→ GIVEN DATA
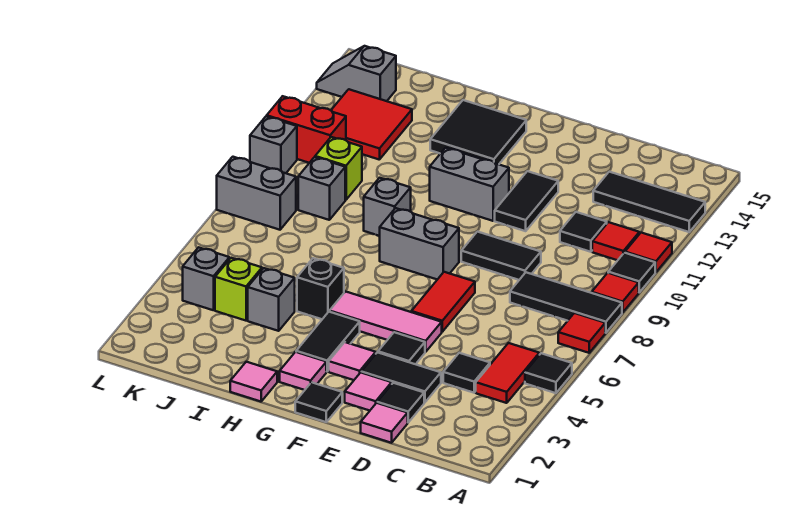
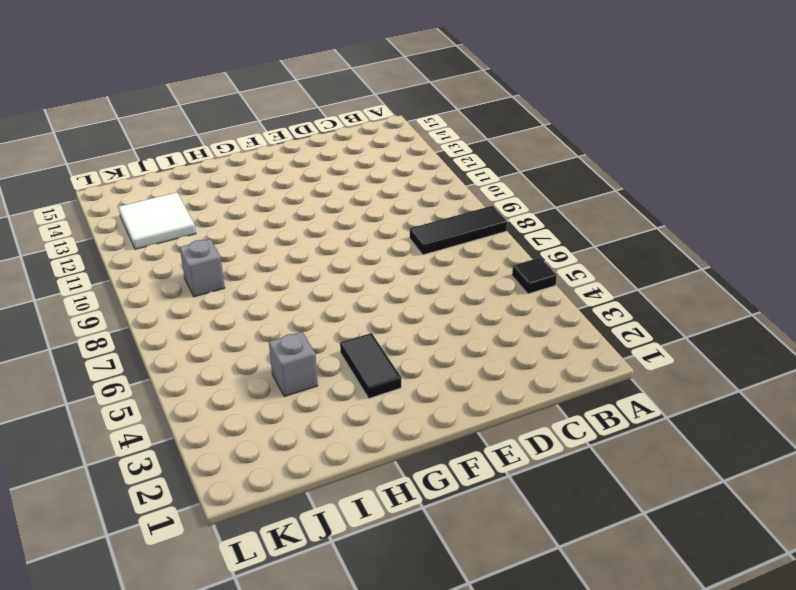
white 2x2 tile [119,192,196,249] -> red 2x2 tile [331,89,412,160]
none -> red 1x1 tile [558,313,605,353]
none -> red 1x1 tile [592,273,639,313]
none -> black 1x1 tile [608,253,655,292]
none -> red 1x1 tile [625,233,672,272]

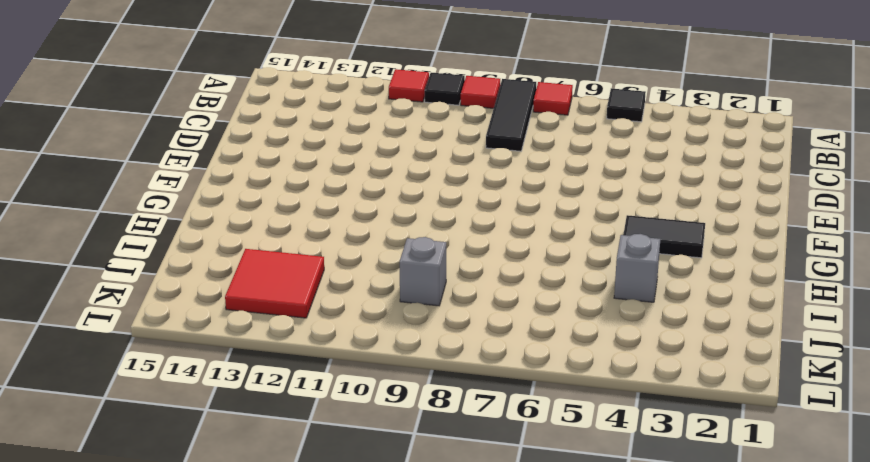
none -> black 1x3 tile [593,172,705,232]
none -> red 1x2 tile [476,343,539,403]
none -> red 1x1 tile [592,222,639,260]
none -> black 1x1 tile [443,353,490,393]

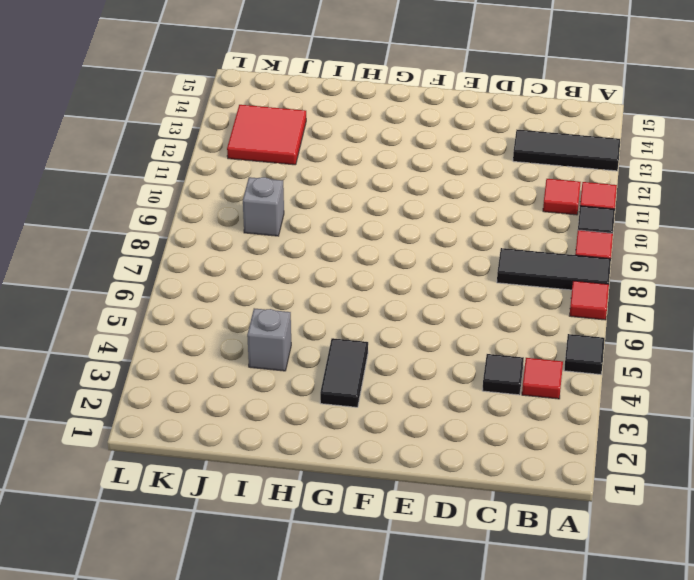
red 1x1 tile [522,358,563,399] -> red 1x2 tile [476,343,539,403]
none -> black 1x1 tile [560,212,607,252]
none -> pink 1x1 tile [361,403,408,443]
none -> black 1x1 tile [377,383,424,422]
none -> black 1x2 tile [361,352,441,403]

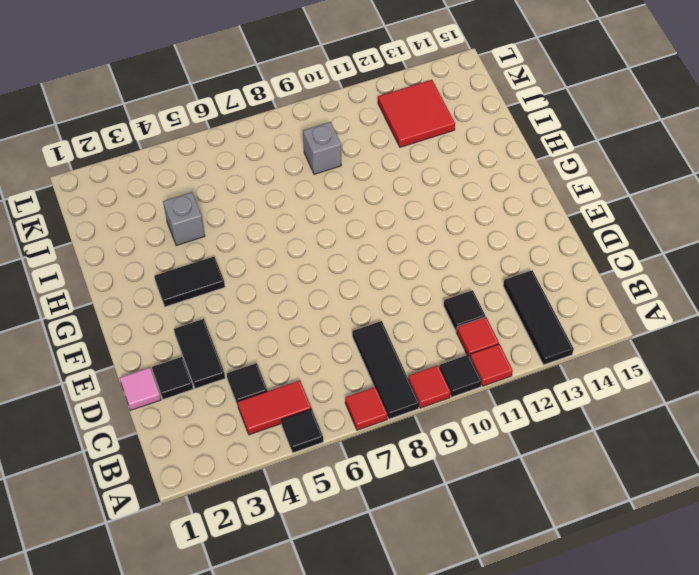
none -> black 1x2 tile [461,232,541,280]
none -> pink 1x1 tile [345,373,392,411]
none -> black 1x1 tile [378,332,425,364]
none -> pink 1x3 tile [330,292,442,352]

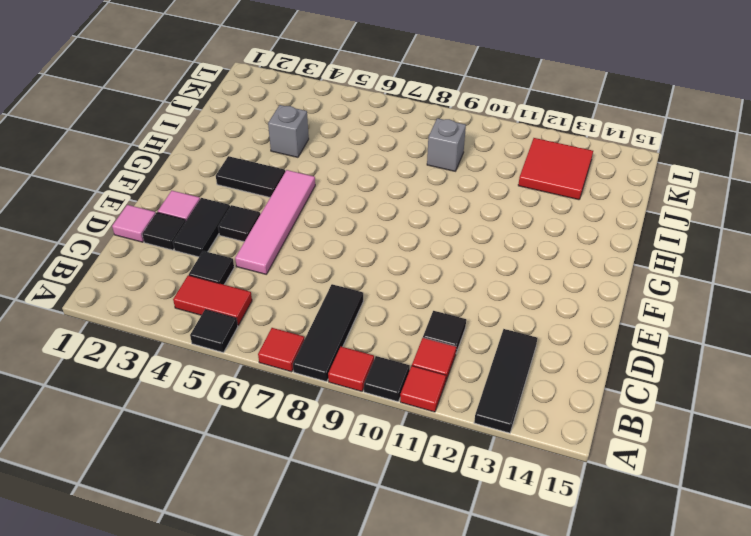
pink 1x4 tile [235,170,315,274] -> pink 1x3 tile [330,292,442,352]
none -> black 1x2 tile [461,232,541,280]
none -> red 1x2 tile [411,272,475,332]
none -> black 1x2 tile [495,171,558,231]
none -> black 1x1 tile [295,382,342,422]

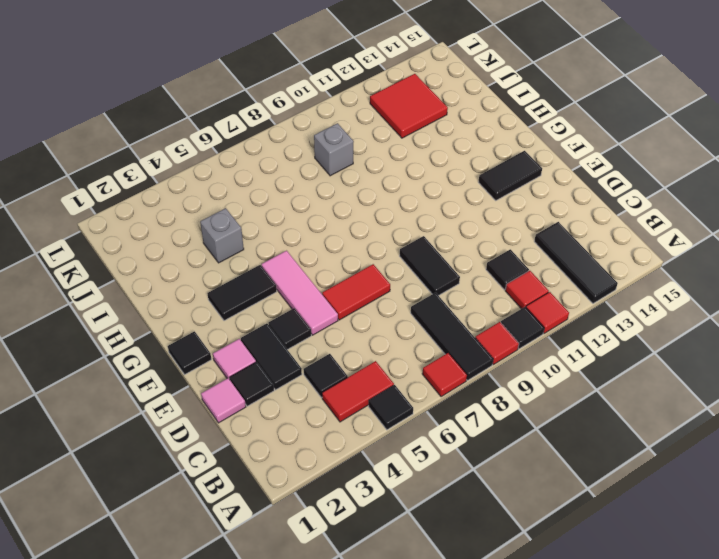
black 1x2 tile [478,151,542,200] -> black 1x2 tile moved to [495,171,558,231]
none -> pink 1x1 tile [329,342,376,380]
none -> grey 1x2 brick [380,208,459,280]
none -> grey 1x2 brick [430,148,509,221]
none -> pink 1x1 tile [280,352,326,390]

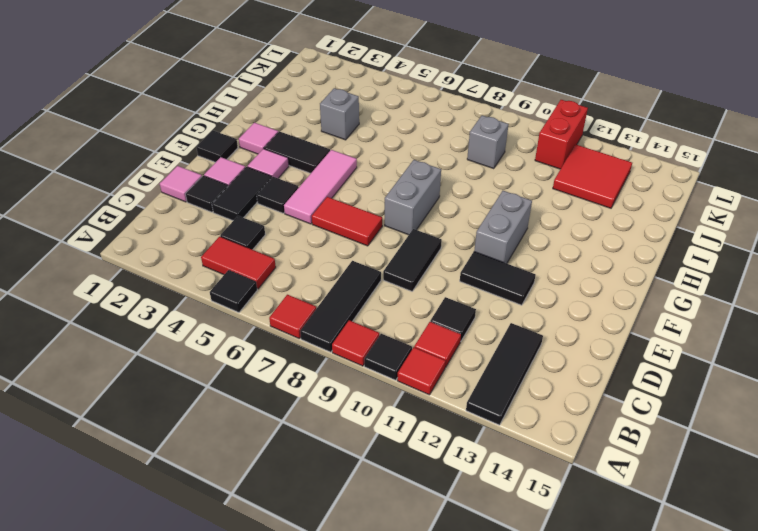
none -> black 2x2 tile [430,100,526,164]
none -> pink 1x1 tile [230,362,277,402]
none -> black 1x1 brick [297,258,344,319]
none -> grey 1x1 brick [364,178,411,236]

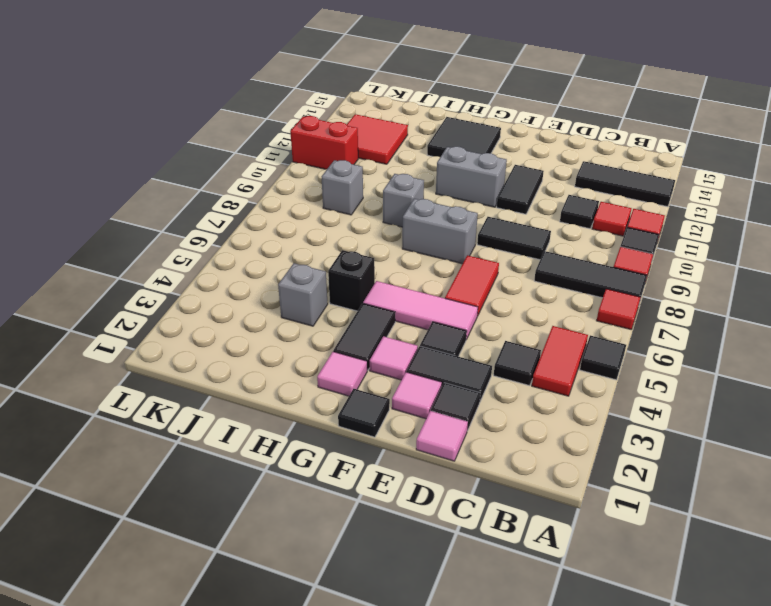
none -> pink 1x1 tile [230,362,277,402]
none -> lime 1x1 brick [215,258,262,321]
none -> lime 1x1 brick [315,137,362,200]
none -> grey 1x1 brick [183,247,229,310]

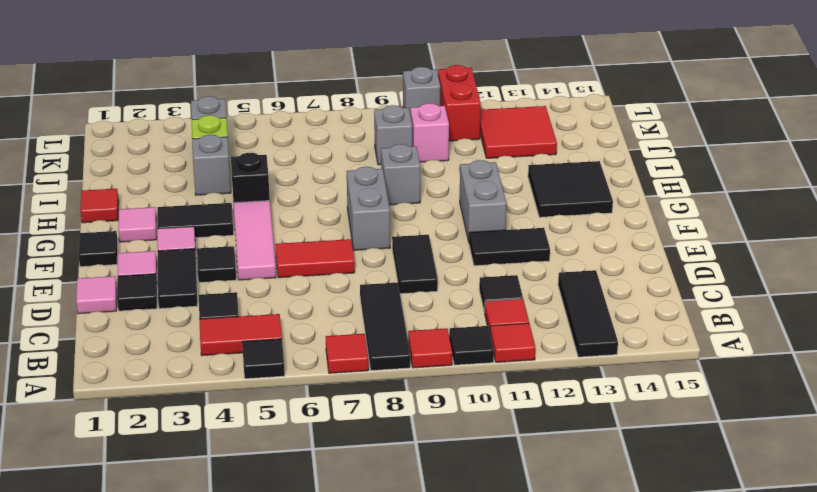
red 1x1 tile [80,189,119,223] -> pink 1x1 tile [230,362,277,402]
pink 1x1 brick [410,103,449,162] -> lime 1x1 brick [315,137,362,200]
none -> grey 1x2 brick [217,157,296,230]
none -> grey 1x2 slope [317,46,396,101]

→ TASK GOAL
Write out exactly, and nothing more than, the lines of the entries above from the line containing "none -> grey 1x1 brick [364,178,411,236]" through the final line; omit any pictures.

→ RESULT
none -> grey 1x1 brick [364,178,411,236]

none -> pink 1x1 tile [230,362,277,402]
none -> lime 1x1 brick [215,258,262,321]
none -> lime 1x1 brick [315,137,362,200]
none -> grey 1x1 brick [183,247,229,310]

red 1x1 tile [80,189,119,223] -> pink 1x1 tile [230,362,277,402]
pink 1x1 brick [410,103,449,162] -> lime 1x1 brick [315,137,362,200]
none -> grey 1x2 brick [217,157,296,230]
none -> grey 1x2 slope [317,46,396,101]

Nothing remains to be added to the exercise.